Items listed in a dataset
-- Opening Marker --

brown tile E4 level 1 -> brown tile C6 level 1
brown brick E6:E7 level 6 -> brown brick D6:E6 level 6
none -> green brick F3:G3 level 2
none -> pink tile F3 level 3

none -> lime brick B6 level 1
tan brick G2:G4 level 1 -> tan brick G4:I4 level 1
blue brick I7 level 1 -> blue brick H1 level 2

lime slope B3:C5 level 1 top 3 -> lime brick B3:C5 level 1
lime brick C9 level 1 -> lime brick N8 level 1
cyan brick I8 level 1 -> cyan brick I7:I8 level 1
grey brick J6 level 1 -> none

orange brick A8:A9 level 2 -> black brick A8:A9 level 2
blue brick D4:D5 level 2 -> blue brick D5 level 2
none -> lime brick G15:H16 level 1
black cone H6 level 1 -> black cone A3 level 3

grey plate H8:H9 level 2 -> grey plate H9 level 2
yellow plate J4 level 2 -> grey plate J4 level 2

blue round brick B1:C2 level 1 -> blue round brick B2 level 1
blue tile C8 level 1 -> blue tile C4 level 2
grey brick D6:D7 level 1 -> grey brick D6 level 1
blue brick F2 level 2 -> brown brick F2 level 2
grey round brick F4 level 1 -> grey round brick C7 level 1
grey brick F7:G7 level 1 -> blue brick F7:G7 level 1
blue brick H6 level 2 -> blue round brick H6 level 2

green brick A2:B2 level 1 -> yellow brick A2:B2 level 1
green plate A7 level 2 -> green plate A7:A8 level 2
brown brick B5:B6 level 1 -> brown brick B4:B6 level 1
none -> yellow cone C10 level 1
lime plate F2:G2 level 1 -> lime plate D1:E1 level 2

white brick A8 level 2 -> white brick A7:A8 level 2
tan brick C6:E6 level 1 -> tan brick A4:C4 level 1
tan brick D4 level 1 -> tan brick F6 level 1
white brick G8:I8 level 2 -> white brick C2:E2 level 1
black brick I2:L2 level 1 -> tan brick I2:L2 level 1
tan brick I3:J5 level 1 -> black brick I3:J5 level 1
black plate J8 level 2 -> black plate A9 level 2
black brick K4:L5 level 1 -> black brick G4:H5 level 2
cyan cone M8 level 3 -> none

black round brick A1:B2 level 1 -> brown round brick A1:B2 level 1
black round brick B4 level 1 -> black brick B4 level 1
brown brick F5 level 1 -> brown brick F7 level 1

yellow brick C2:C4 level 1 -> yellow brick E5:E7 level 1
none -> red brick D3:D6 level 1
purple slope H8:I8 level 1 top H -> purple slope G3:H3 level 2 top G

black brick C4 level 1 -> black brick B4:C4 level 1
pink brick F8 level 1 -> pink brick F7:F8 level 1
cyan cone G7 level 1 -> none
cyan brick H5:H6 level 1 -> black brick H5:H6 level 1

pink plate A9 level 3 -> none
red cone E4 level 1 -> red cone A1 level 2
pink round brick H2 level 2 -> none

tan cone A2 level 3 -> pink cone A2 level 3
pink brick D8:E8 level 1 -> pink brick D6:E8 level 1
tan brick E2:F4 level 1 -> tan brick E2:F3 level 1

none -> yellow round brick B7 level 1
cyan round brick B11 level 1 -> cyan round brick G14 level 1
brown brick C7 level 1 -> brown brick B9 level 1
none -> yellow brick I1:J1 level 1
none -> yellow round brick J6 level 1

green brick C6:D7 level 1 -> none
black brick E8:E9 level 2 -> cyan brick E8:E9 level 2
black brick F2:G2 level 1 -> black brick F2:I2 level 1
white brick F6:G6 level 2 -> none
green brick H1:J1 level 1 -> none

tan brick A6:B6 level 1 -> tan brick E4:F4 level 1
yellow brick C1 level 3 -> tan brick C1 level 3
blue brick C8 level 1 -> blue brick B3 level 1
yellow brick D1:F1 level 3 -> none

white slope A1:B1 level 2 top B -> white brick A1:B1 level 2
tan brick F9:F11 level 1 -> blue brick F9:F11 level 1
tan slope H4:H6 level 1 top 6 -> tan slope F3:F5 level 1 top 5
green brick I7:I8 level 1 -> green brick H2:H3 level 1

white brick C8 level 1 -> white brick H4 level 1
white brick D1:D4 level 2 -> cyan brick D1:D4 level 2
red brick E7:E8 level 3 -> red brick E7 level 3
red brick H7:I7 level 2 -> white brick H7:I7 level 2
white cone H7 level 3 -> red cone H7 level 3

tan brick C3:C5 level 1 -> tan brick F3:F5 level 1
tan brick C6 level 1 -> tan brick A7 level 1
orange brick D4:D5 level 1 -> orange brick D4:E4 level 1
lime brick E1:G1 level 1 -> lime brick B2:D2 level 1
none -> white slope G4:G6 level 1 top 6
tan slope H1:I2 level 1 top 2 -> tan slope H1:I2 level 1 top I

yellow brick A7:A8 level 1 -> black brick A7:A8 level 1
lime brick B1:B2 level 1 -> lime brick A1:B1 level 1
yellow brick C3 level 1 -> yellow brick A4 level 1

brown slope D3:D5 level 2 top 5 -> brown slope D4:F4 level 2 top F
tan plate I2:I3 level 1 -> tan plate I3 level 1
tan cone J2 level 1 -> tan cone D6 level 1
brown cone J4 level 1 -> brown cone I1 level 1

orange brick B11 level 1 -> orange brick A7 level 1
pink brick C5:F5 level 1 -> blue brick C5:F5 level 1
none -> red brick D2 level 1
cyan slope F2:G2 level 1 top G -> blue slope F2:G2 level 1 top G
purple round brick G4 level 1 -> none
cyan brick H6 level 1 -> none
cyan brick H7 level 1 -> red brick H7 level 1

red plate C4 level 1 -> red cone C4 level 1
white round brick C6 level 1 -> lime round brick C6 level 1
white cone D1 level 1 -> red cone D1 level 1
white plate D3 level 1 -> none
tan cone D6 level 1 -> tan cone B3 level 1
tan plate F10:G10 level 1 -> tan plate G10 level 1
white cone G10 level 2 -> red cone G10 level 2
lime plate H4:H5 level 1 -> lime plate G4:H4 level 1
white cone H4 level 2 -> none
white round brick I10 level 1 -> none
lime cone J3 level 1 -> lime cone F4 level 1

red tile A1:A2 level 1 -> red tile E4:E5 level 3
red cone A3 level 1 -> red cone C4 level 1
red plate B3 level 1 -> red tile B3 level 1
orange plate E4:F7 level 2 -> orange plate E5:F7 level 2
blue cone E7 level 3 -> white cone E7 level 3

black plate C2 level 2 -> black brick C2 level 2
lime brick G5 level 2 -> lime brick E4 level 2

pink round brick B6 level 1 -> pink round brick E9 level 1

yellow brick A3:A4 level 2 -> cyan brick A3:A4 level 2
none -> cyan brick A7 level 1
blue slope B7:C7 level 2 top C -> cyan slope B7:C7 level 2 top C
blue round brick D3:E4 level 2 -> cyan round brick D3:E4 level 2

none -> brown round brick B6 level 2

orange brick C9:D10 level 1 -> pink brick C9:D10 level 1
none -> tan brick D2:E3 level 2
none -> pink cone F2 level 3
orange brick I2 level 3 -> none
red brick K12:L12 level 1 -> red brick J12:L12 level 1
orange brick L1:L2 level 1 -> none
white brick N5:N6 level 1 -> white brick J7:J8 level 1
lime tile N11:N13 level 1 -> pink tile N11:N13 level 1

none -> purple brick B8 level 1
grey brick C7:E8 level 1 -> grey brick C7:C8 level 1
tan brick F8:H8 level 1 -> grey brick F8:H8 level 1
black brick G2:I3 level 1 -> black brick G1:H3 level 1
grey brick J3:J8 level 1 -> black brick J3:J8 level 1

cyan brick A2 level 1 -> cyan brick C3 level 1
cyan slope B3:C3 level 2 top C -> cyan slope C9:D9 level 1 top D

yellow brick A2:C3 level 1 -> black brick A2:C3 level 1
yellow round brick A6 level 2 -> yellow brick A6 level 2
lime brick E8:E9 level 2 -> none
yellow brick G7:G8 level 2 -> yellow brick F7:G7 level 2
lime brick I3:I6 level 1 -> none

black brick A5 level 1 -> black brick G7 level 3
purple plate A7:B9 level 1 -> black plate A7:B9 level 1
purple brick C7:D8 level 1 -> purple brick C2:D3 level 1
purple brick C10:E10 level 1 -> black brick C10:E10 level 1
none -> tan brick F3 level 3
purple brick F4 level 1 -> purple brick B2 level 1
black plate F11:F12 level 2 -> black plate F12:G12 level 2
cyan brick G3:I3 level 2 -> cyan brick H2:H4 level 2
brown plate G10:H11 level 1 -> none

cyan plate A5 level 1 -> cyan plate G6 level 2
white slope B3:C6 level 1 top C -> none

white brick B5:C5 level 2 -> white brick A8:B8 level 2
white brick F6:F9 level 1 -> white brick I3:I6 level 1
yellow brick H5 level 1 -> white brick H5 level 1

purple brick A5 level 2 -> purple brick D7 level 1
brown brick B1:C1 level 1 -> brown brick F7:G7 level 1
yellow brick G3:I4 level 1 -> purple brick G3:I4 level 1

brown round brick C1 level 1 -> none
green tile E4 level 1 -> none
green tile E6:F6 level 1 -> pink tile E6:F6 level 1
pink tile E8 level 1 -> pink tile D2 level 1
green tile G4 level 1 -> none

-- Closing Marker --

> Work required
Set down exactly the lines of the data above, beginning with the line that has "blue round brick B1:C2" and ending with the line that has "pink plate A9 level 3 -> none", and no others.

> Task result
blue round brick B1:C2 level 1 -> blue round brick B2 level 1
blue tile C8 level 1 -> blue tile C4 level 2
grey brick D6:D7 level 1 -> grey brick D6 level 1
blue brick F2 level 2 -> brown brick F2 level 2
grey round brick F4 level 1 -> grey round brick C7 level 1
grey brick F7:G7 level 1 -> blue brick F7:G7 level 1
blue brick H6 level 2 -> blue round brick H6 level 2

green brick A2:B2 level 1 -> yellow brick A2:B2 level 1
green plate A7 level 2 -> green plate A7:A8 level 2
brown brick B5:B6 level 1 -> brown brick B4:B6 level 1
none -> yellow cone C10 level 1
lime plate F2:G2 level 1 -> lime plate D1:E1 level 2

white brick A8 level 2 -> white brick A7:A8 level 2
tan brick C6:E6 level 1 -> tan brick A4:C4 level 1
tan brick D4 level 1 -> tan brick F6 level 1
white brick G8:I8 level 2 -> white brick C2:E2 level 1
black brick I2:L2 level 1 -> tan brick I2:L2 level 1
tan brick I3:J5 level 1 -> black brick I3:J5 level 1
black plate J8 level 2 -> black plate A9 level 2
black brick K4:L5 level 1 -> black brick G4:H5 level 2
cyan cone M8 level 3 -> none

black round brick A1:B2 level 1 -> brown round brick A1:B2 level 1
black round brick B4 level 1 -> black brick B4 level 1
brown brick F5 level 1 -> brown brick F7 level 1

yellow brick C2:C4 level 1 -> yellow brick E5:E7 level 1
none -> red brick D3:D6 level 1
purple slope H8:I8 level 1 top H -> purple slope G3:H3 level 2 top G

black brick C4 level 1 -> black brick B4:C4 level 1
pink brick F8 level 1 -> pink brick F7:F8 level 1
cyan cone G7 level 1 -> none
cyan brick H5:H6 level 1 -> black brick H5:H6 level 1

pink plate A9 level 3 -> none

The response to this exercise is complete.